When you transcribe the listing that follows, keep every line exact and omit the pictures.

The data:

━━━━━━━━━━━━━━━━━━━━━━━━━━━━━━

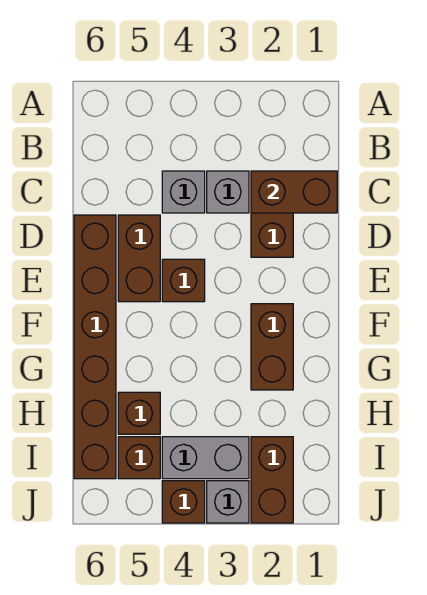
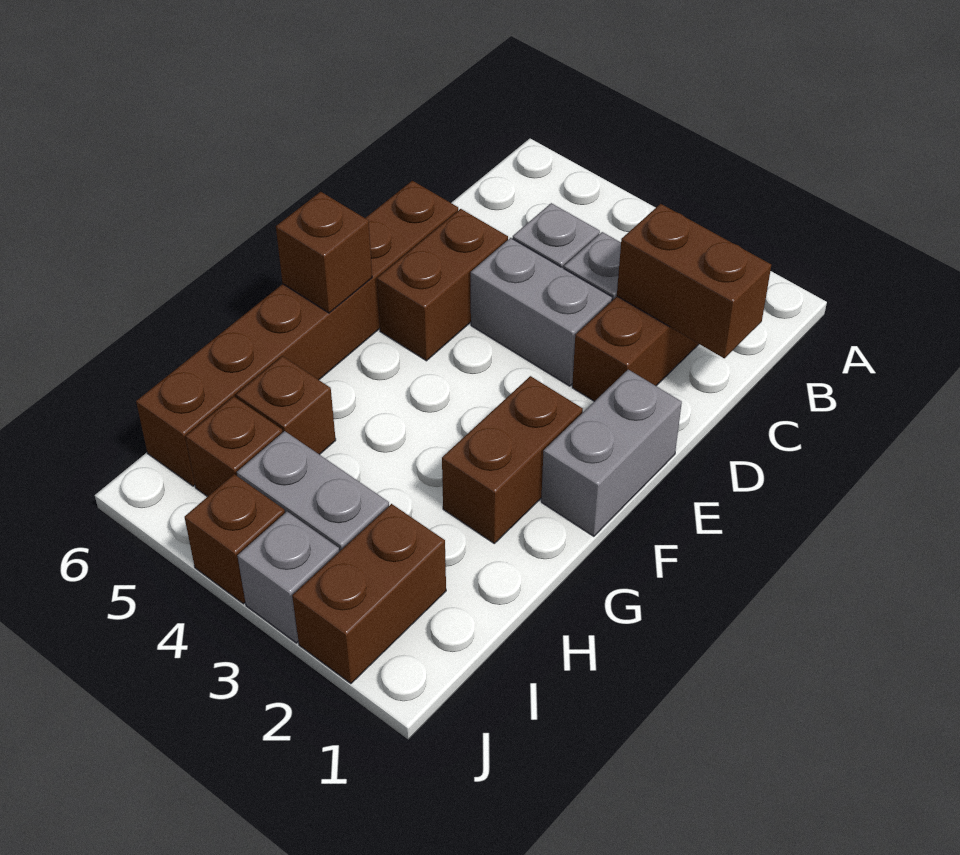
none -> grey brick D3:D4 level 1
none -> grey brick E1:F1 level 1
brown brick E4 level 1 -> brown brick F6 level 2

━━━━━━━━━━━━━━━━━━━━━━━━━━━━━━

Response to this task:
none -> grey brick D3:D4 level 1
none -> grey brick E1:F1 level 1
brown brick E4 level 1 -> brown brick F6 level 2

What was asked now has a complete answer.